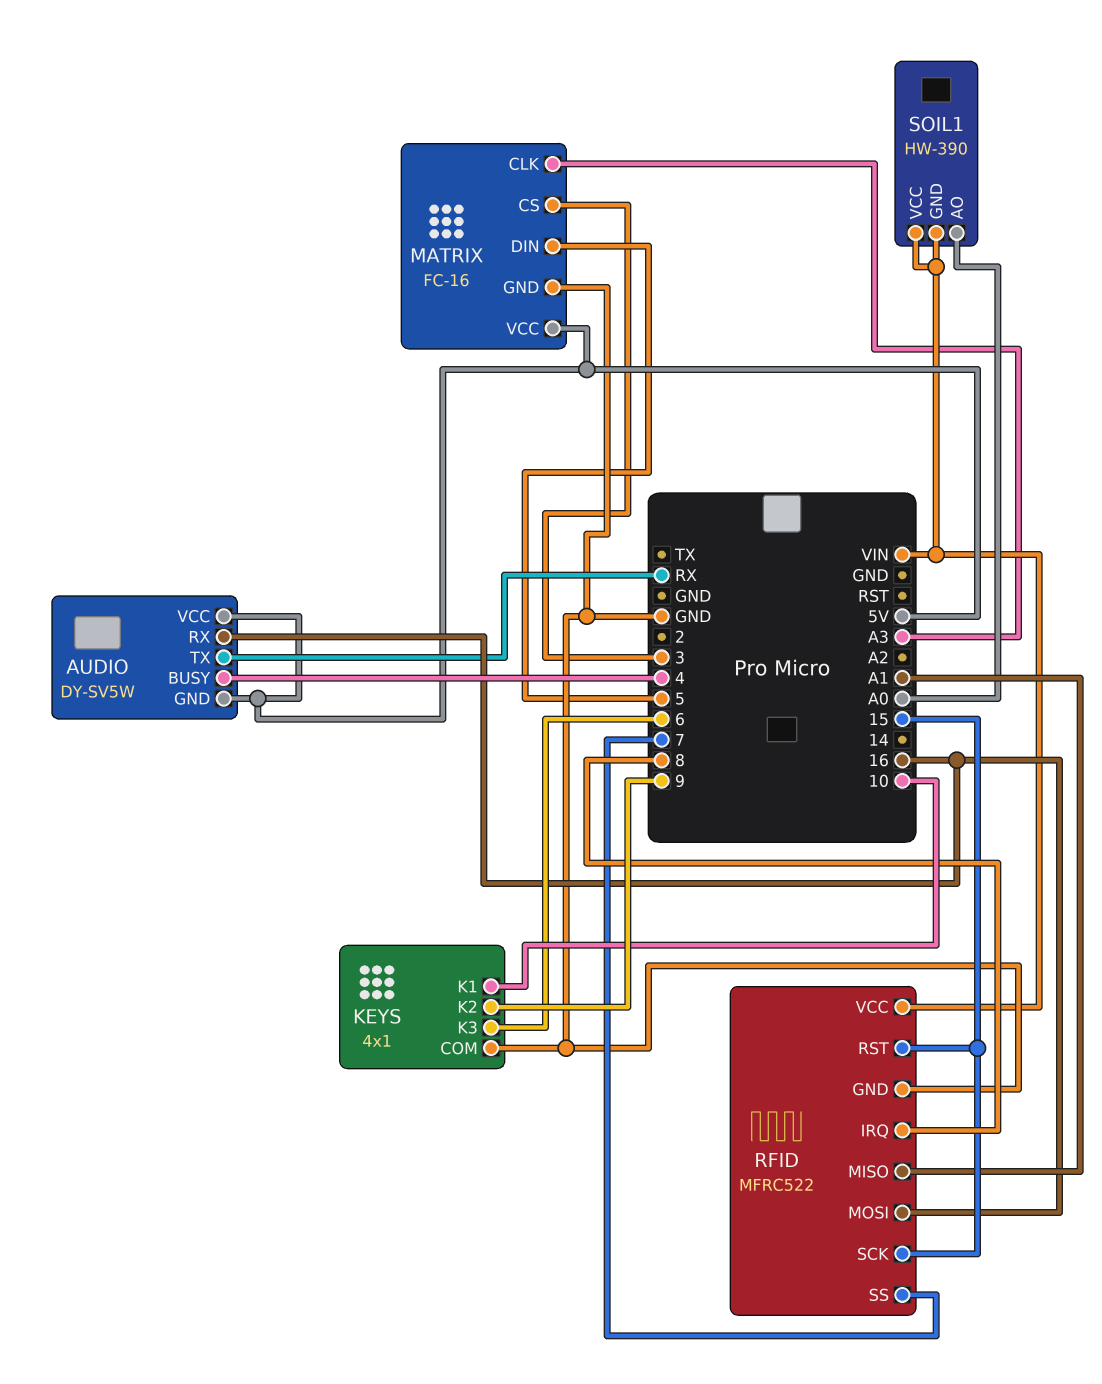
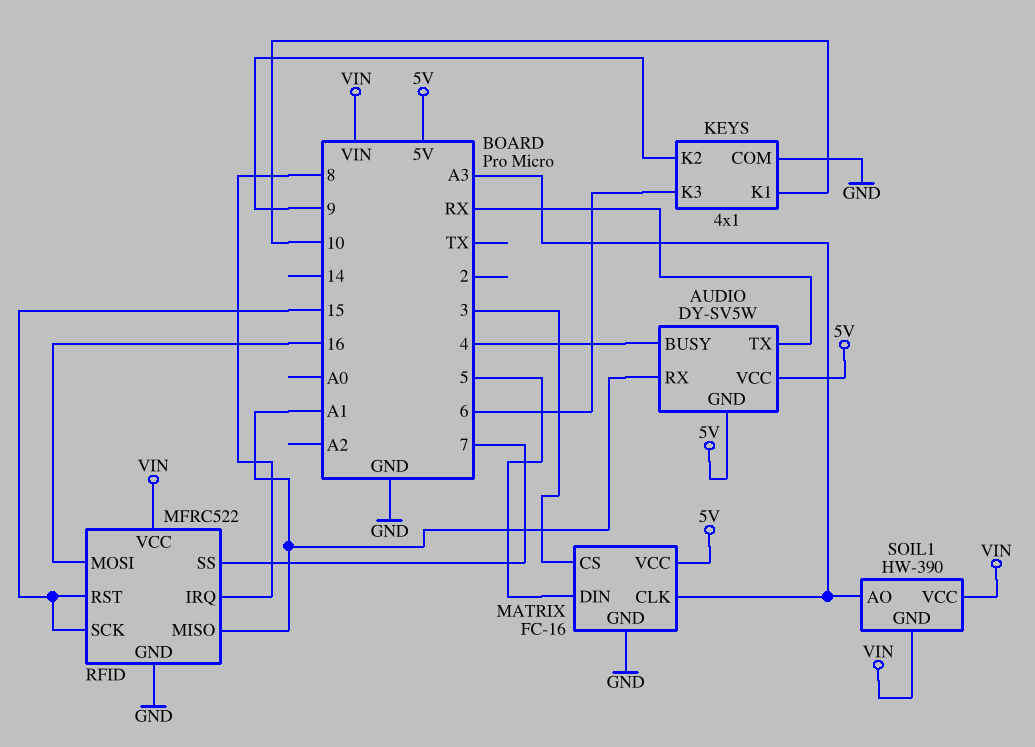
AUDIO pin RX: 16 -> A1
SOIL1 pin AO: A0 -> A3

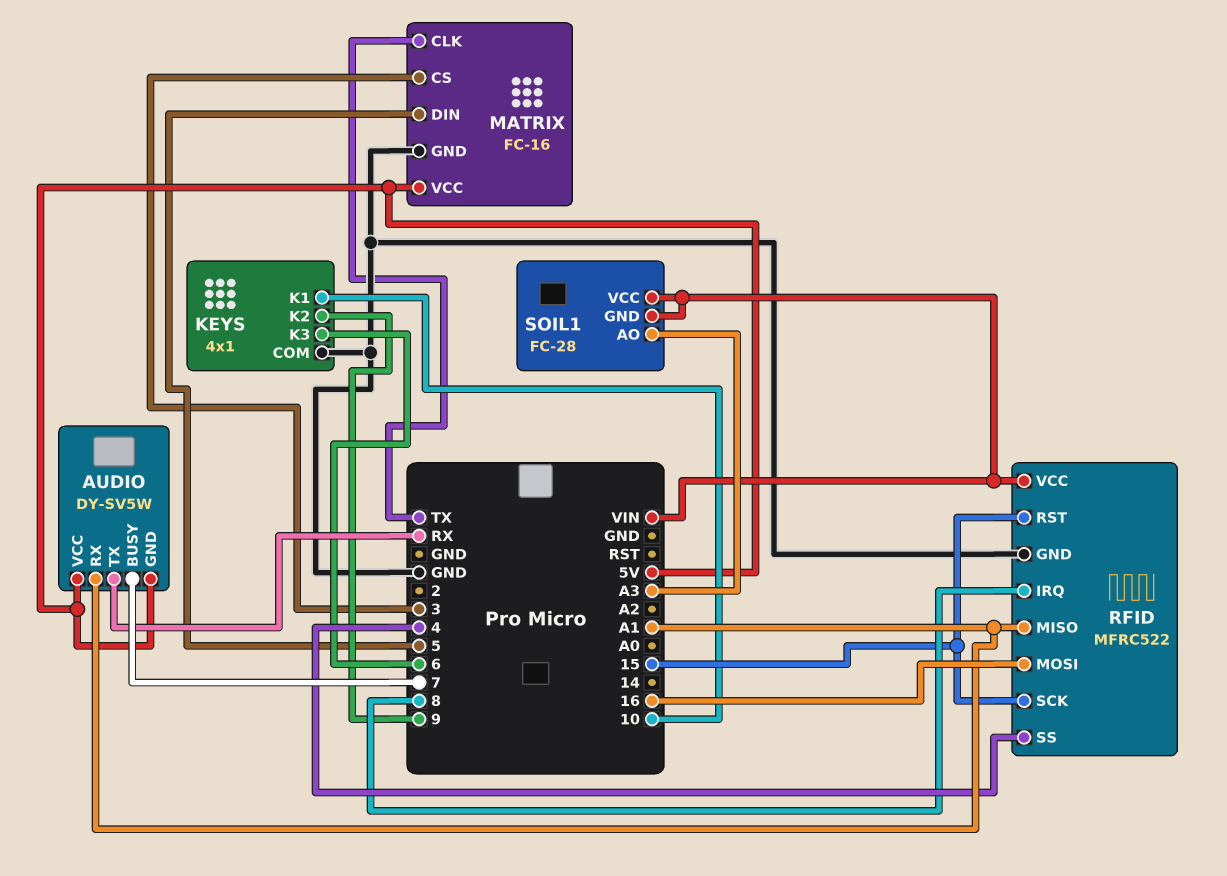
AUDIO pin BUSY: 4 -> 7
MATRIX pin CLK: A3 -> TX
RFID pin SS: 7 -> 4
SOIL1: HW-390 -> FC-28

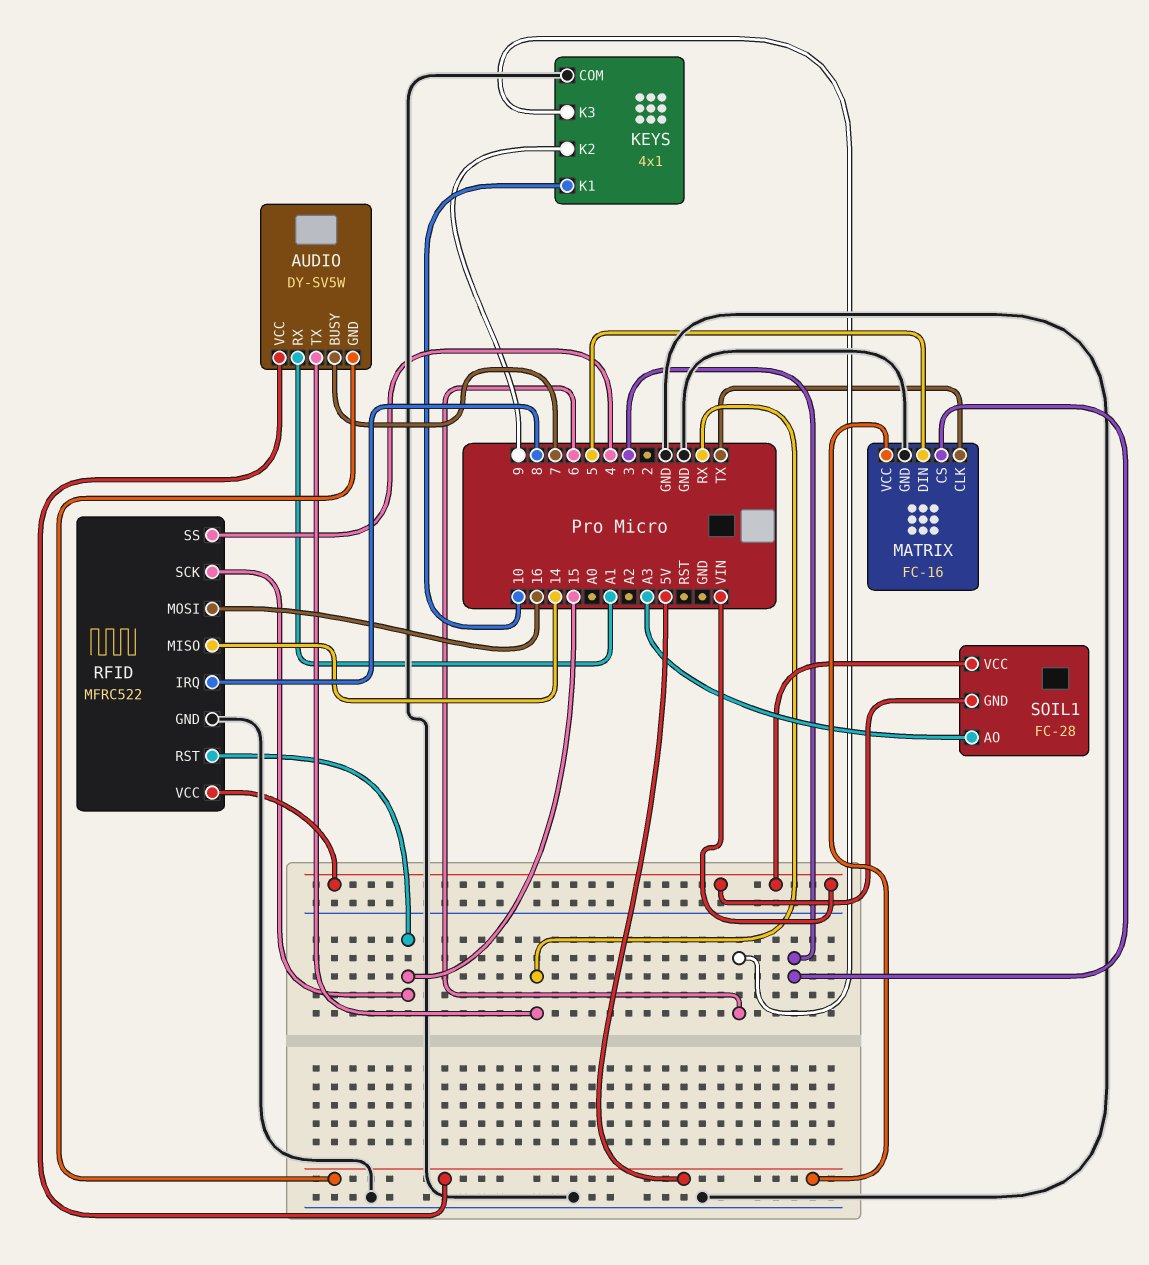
RFID pin MISO: A1 -> 14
########
Your task:
A verbatim copy of every record is required, with all pictures excluded.

Answer to this problem:
AUDIO pin RX: 16 -> A1
SOIL1 pin AO: A0 -> A3

AUDIO pin BUSY: 4 -> 7
MATRIX pin CLK: A3 -> TX
RFID pin SS: 7 -> 4
SOIL1: HW-390 -> FC-28

RFID pin MISO: A1 -> 14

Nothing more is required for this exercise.